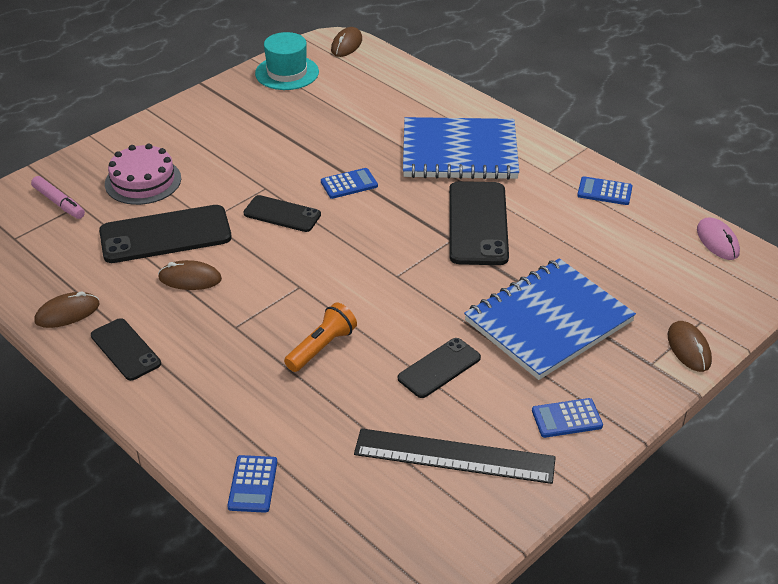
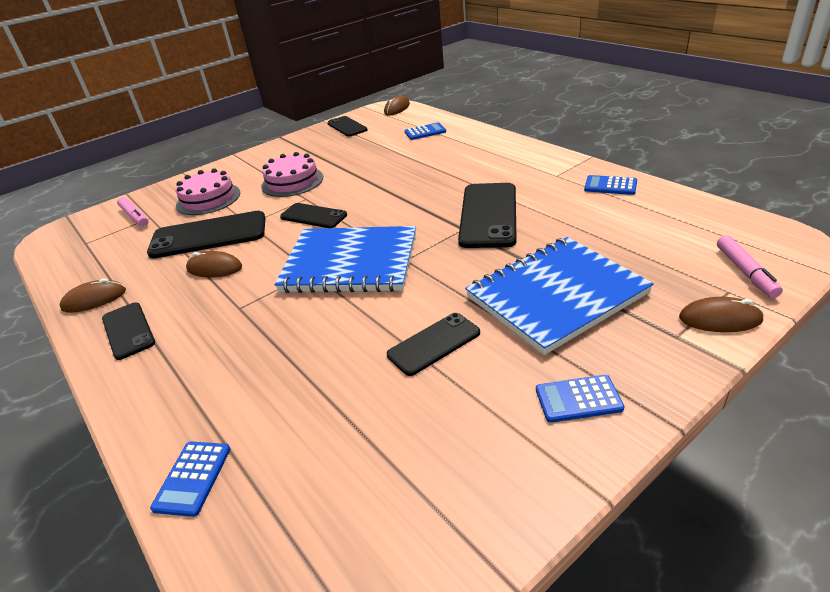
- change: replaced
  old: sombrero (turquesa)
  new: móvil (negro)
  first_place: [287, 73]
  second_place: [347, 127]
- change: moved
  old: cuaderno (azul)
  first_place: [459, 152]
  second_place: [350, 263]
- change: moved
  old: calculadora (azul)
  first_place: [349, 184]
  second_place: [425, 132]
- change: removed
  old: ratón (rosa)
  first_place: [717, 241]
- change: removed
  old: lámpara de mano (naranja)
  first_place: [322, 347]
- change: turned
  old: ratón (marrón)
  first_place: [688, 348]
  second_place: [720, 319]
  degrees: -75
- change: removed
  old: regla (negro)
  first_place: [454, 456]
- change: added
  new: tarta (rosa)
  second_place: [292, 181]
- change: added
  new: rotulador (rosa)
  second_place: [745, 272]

····················

Directions ->
Reproduce nothing but the lines from the line containing "old: ratón (rosa)" to the last line of the data, each exactly as written.

Result for this exercise ->
  old: ratón (rosa)
  first_place: [717, 241]
- change: removed
  old: lámpara de mano (naranja)
  first_place: [322, 347]
- change: turned
  old: ratón (marrón)
  first_place: [688, 348]
  second_place: [720, 319]
  degrees: -75
- change: removed
  old: regla (negro)
  first_place: [454, 456]
- change: added
  new: tarta (rosa)
  second_place: [292, 181]
- change: added
  new: rotulador (rosa)
  second_place: [745, 272]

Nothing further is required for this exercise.